Information supplied
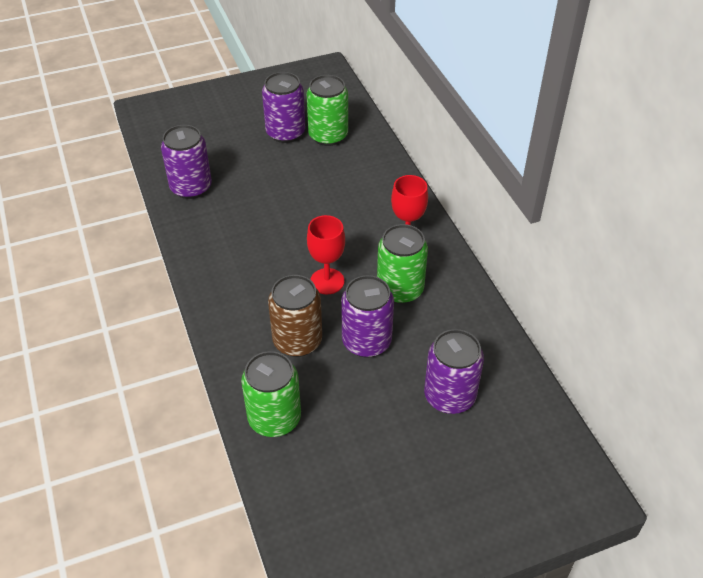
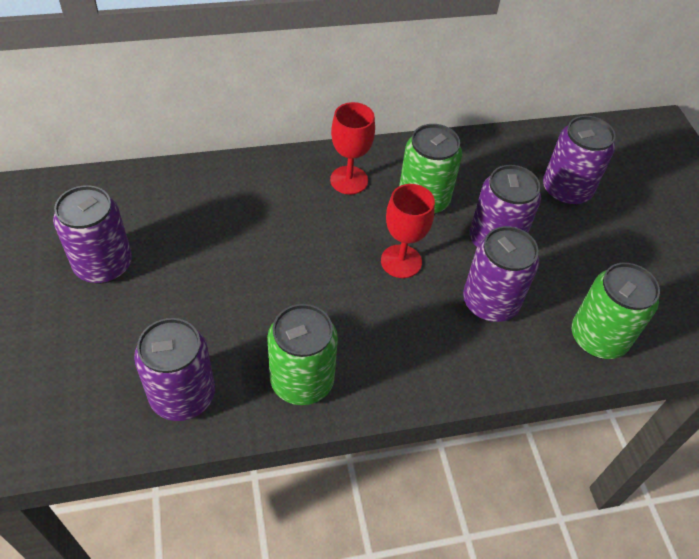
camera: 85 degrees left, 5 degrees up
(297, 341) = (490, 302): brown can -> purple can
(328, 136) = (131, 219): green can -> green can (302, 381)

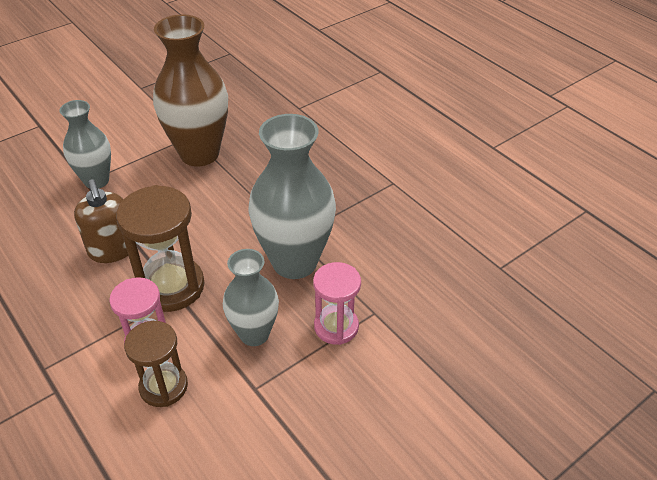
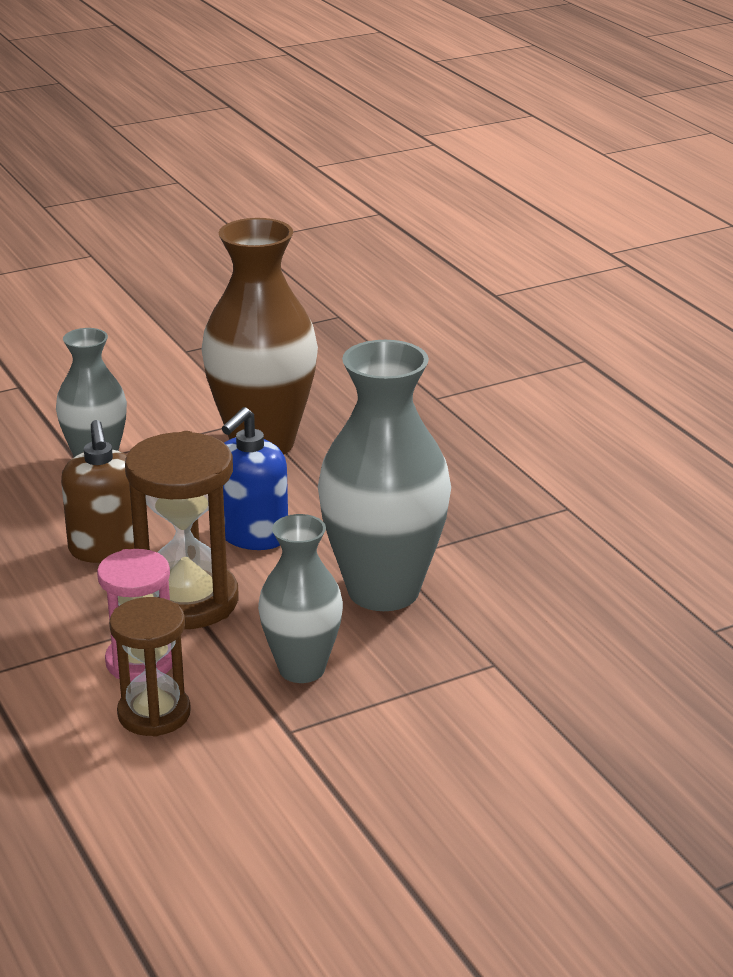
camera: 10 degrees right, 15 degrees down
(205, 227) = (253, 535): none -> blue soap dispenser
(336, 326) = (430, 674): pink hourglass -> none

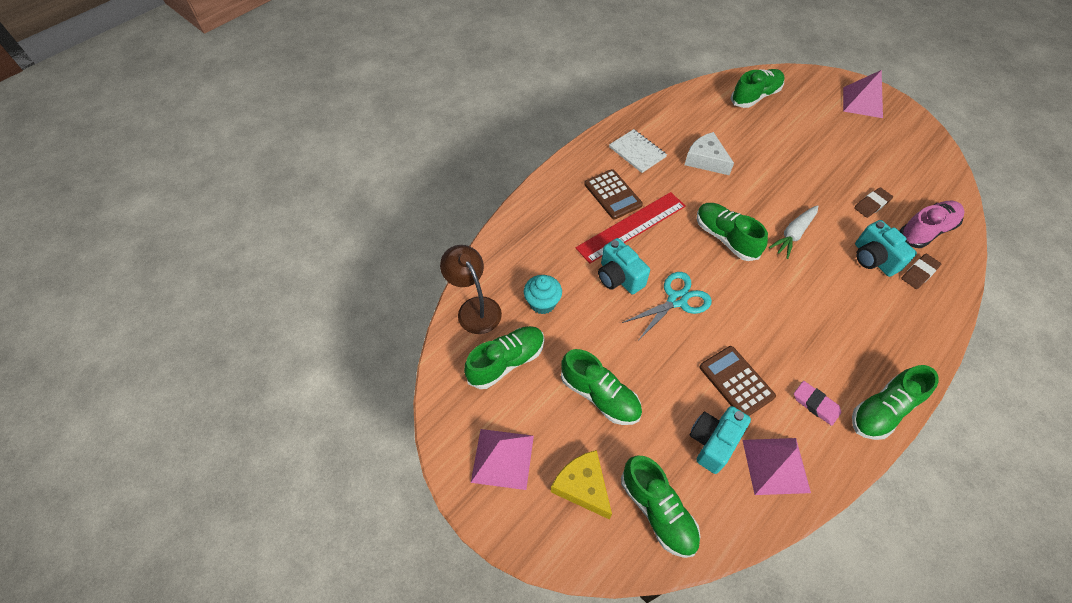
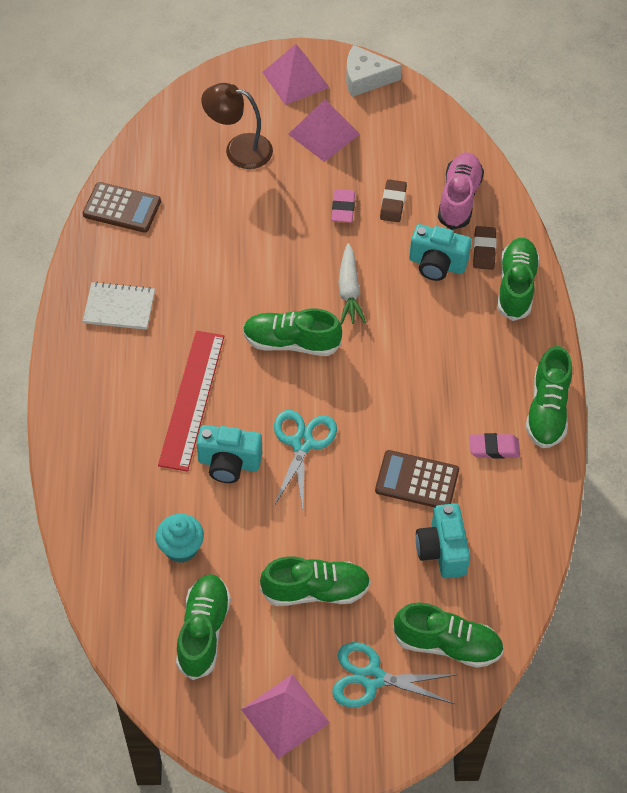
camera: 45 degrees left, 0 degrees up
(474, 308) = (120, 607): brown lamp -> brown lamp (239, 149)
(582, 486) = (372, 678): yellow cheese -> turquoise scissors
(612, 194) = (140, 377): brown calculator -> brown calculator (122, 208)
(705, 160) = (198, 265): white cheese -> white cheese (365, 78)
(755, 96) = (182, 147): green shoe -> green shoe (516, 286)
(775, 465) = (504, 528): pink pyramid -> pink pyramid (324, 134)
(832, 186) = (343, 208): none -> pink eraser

What needs to be done
Scan the material above and copy every line that holds the string "camera".

Solution to this task
camera: 85 degrees left, 5 degrees up
camera: 10 degrees right, 15 degrees down
camera: 45 degrees left, 0 degrees up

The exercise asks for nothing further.